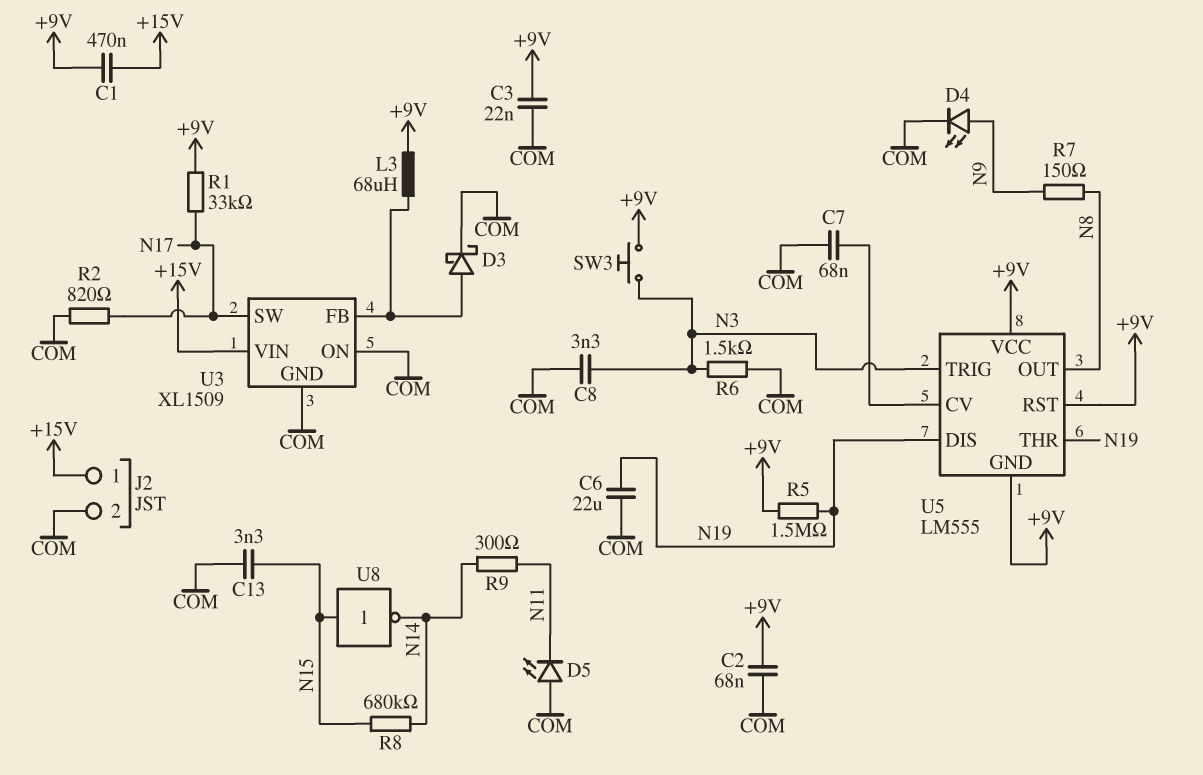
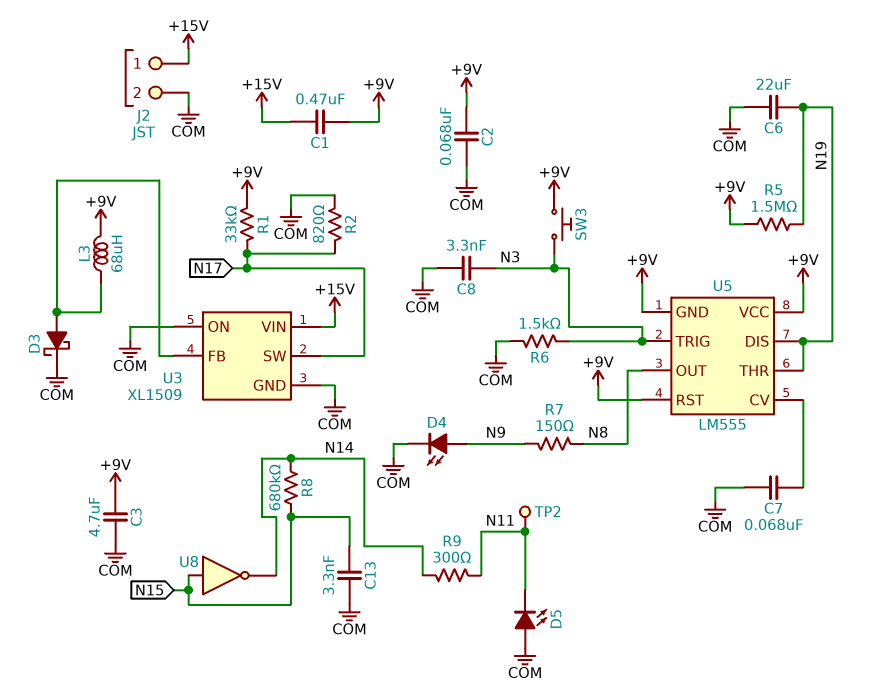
C3: 22nF (+9V, COM) -> 4.7uF (+9V, COM)
TP2: none -> test point (N11)

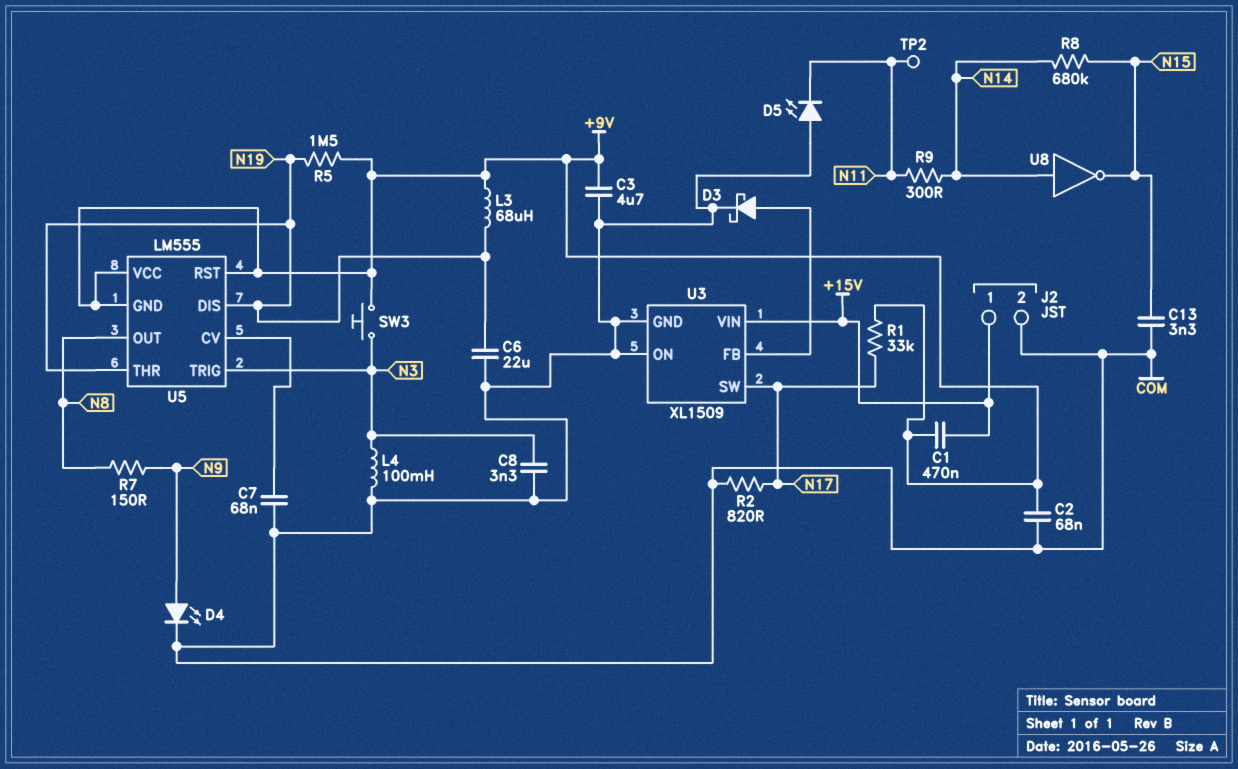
L3: 68uH (+9V, U3/FB) -> 68uH (+9V, N19)
L4: none -> 100mH (COM, N3)
R6: 1.5k (COM, N3) -> none
U8: NOT (in N15, out N14) -> NOT (in N14, out N15)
+ + + + +
Your instructions →
Would you give the records again exactly, dropping the pictures?

Completed exercise →
C3: 22nF (+9V, COM) -> 4.7uF (+9V, COM)
TP2: none -> test point (N11)

L3: 68uH (+9V, U3/FB) -> 68uH (+9V, N19)
L4: none -> 100mH (COM, N3)
R6: 1.5k (COM, N3) -> none
U8: NOT (in N15, out N14) -> NOT (in N14, out N15)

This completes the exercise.